%%
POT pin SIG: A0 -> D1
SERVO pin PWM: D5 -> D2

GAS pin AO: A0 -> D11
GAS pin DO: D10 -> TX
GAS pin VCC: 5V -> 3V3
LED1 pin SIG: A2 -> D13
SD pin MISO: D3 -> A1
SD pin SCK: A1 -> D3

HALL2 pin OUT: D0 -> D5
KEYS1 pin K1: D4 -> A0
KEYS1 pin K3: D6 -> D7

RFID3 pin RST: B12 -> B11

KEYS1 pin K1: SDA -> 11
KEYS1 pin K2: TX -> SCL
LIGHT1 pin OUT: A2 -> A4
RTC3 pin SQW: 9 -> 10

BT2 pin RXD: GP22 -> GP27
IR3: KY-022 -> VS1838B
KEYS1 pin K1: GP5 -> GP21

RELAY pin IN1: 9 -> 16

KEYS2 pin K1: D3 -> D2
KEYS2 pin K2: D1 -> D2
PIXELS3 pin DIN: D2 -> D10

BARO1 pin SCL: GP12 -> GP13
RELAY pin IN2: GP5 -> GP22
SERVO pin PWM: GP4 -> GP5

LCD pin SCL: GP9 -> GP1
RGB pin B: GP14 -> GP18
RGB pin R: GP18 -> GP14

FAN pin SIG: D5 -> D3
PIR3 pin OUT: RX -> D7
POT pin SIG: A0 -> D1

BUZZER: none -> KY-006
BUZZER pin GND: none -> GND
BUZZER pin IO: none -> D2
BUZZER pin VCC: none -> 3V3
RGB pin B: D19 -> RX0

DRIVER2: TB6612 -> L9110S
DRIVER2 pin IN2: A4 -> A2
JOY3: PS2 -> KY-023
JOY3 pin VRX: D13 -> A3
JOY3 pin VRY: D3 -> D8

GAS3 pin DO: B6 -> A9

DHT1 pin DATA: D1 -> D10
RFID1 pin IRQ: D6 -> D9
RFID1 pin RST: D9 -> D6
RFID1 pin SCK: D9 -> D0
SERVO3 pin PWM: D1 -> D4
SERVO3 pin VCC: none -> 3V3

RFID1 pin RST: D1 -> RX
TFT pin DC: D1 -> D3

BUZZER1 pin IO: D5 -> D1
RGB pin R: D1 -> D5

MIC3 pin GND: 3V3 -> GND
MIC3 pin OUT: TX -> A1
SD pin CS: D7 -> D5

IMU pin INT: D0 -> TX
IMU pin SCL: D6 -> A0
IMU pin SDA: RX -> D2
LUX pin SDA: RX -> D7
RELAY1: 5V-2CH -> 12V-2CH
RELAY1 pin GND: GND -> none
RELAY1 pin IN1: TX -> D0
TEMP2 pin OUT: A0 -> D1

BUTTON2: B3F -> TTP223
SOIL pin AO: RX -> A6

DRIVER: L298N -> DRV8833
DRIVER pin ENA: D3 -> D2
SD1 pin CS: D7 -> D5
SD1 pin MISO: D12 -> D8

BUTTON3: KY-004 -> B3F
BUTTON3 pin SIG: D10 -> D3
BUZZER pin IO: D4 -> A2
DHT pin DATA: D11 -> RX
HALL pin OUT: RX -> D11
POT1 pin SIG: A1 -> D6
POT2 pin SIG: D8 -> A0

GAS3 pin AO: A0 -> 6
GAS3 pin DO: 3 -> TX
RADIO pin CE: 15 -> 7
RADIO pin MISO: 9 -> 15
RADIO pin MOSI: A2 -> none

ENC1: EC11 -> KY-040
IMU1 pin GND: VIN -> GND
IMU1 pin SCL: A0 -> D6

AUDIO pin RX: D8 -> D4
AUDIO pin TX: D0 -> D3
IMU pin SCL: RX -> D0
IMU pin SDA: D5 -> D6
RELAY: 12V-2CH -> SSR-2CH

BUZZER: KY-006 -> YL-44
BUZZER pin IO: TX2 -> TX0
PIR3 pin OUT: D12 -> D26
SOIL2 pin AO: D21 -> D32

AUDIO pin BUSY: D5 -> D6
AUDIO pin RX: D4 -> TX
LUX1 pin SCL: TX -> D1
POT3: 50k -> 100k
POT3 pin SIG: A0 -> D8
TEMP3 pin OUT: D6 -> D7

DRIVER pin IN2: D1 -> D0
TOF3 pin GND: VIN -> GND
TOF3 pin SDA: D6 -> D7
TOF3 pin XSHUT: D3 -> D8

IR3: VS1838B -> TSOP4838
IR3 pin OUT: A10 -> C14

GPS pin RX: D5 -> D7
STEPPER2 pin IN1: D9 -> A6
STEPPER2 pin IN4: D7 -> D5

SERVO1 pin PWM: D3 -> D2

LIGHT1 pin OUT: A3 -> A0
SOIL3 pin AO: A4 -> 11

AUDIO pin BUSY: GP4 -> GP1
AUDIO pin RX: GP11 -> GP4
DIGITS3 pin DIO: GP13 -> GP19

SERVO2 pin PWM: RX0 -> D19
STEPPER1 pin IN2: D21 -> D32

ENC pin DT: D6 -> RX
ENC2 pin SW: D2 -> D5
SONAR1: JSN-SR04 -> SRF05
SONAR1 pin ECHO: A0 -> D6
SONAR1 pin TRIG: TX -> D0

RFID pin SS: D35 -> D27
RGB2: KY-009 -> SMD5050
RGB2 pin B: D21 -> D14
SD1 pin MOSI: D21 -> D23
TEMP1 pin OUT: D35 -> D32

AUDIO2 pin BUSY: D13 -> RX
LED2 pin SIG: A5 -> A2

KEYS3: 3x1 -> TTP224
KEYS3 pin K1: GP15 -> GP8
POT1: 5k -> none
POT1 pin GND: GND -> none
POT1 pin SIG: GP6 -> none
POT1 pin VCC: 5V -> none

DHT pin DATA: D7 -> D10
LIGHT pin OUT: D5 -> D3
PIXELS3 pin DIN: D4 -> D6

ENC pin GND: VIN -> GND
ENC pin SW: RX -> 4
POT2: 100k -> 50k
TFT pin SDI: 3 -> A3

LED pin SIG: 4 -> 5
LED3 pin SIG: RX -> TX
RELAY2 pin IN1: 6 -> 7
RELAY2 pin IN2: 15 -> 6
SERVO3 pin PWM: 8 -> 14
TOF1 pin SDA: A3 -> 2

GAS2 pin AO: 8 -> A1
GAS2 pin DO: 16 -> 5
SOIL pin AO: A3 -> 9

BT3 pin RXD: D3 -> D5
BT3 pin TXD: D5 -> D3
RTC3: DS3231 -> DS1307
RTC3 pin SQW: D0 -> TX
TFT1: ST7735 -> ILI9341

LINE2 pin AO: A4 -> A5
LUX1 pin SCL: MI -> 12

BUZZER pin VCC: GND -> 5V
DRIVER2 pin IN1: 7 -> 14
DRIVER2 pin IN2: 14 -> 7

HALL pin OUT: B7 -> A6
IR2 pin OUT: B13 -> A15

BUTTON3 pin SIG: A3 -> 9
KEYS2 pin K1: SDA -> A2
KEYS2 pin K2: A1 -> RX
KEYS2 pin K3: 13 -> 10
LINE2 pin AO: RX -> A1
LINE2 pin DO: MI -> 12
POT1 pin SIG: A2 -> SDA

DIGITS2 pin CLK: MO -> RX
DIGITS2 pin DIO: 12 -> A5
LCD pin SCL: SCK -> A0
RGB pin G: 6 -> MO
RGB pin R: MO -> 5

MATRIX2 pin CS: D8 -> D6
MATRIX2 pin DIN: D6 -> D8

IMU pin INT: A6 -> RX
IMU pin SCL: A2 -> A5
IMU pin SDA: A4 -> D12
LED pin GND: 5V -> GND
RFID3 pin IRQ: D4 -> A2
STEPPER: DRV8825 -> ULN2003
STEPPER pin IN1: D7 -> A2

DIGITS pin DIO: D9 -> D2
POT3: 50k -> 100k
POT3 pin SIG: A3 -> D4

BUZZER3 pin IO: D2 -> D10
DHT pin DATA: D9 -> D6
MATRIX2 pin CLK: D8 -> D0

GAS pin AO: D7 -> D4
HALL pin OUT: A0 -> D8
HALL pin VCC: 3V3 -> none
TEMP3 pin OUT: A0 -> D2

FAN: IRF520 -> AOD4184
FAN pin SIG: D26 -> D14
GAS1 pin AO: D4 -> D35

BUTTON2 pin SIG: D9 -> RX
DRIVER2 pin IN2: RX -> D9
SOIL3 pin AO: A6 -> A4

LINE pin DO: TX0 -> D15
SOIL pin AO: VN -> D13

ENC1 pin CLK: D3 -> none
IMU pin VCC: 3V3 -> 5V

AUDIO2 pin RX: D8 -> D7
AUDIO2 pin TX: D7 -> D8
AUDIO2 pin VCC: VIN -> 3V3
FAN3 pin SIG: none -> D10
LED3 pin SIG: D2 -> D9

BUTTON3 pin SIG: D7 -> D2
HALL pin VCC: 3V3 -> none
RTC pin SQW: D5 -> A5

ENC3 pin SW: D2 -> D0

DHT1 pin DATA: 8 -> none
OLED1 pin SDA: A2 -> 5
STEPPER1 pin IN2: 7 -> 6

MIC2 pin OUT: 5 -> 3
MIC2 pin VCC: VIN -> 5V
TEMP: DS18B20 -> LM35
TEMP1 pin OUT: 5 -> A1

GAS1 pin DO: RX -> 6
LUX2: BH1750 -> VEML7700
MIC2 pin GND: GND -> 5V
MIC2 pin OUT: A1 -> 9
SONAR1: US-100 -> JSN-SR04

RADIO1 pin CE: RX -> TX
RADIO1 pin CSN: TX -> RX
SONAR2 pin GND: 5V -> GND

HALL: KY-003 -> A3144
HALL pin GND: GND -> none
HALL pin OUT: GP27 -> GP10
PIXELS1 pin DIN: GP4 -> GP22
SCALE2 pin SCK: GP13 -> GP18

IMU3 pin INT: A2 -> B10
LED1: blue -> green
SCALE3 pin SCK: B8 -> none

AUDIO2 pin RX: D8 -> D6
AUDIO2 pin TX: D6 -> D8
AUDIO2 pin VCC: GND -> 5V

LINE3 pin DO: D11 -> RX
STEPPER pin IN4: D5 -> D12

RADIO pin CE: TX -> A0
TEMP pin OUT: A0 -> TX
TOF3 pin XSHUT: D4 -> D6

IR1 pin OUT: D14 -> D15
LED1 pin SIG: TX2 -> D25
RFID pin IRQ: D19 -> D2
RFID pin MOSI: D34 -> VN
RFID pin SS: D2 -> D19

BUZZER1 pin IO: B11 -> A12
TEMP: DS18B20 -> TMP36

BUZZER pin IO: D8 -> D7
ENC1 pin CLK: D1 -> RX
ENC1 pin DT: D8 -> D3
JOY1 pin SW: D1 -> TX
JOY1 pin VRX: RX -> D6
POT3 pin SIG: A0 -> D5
%%
Only the lines from the first line of the records through the line with "RELAY1: 5V-2CH -> 12V-2CH" should be reproduced, exactly and with nothing added.

Solution.
POT pin SIG: A0 -> D1
SERVO pin PWM: D5 -> D2

GAS pin AO: A0 -> D11
GAS pin DO: D10 -> TX
GAS pin VCC: 5V -> 3V3
LED1 pin SIG: A2 -> D13
SD pin MISO: D3 -> A1
SD pin SCK: A1 -> D3

HALL2 pin OUT: D0 -> D5
KEYS1 pin K1: D4 -> A0
KEYS1 pin K3: D6 -> D7

RFID3 pin RST: B12 -> B11

KEYS1 pin K1: SDA -> 11
KEYS1 pin K2: TX -> SCL
LIGHT1 pin OUT: A2 -> A4
RTC3 pin SQW: 9 -> 10

BT2 pin RXD: GP22 -> GP27
IR3: KY-022 -> VS1838B
KEYS1 pin K1: GP5 -> GP21

RELAY pin IN1: 9 -> 16

KEYS2 pin K1: D3 -> D2
KEYS2 pin K2: D1 -> D2
PIXELS3 pin DIN: D2 -> D10

BARO1 pin SCL: GP12 -> GP13
RELAY pin IN2: GP5 -> GP22
SERVO pin PWM: GP4 -> GP5

LCD pin SCL: GP9 -> GP1
RGB pin B: GP14 -> GP18
RGB pin R: GP18 -> GP14

FAN pin SIG: D5 -> D3
PIR3 pin OUT: RX -> D7
POT pin SIG: A0 -> D1

BUZZER: none -> KY-006
BUZZER pin GND: none -> GND
BUZZER pin IO: none -> D2
BUZZER pin VCC: none -> 3V3
RGB pin B: D19 -> RX0

DRIVER2: TB6612 -> L9110S
DRIVER2 pin IN2: A4 -> A2
JOY3: PS2 -> KY-023
JOY3 pin VRX: D13 -> A3
JOY3 pin VRY: D3 -> D8

GAS3 pin DO: B6 -> A9

DHT1 pin DATA: D1 -> D10
RFID1 pin IRQ: D6 -> D9
RFID1 pin RST: D9 -> D6
RFID1 pin SCK: D9 -> D0
SERVO3 pin PWM: D1 -> D4
SERVO3 pin VCC: none -> 3V3

RFID1 pin RST: D1 -> RX
TFT pin DC: D1 -> D3

BUZZER1 pin IO: D5 -> D1
RGB pin R: D1 -> D5

MIC3 pin GND: 3V3 -> GND
MIC3 pin OUT: TX -> A1
SD pin CS: D7 -> D5

IMU pin INT: D0 -> TX
IMU pin SCL: D6 -> A0
IMU pin SDA: RX -> D2
LUX pin SDA: RX -> D7
RELAY1: 5V-2CH -> 12V-2CH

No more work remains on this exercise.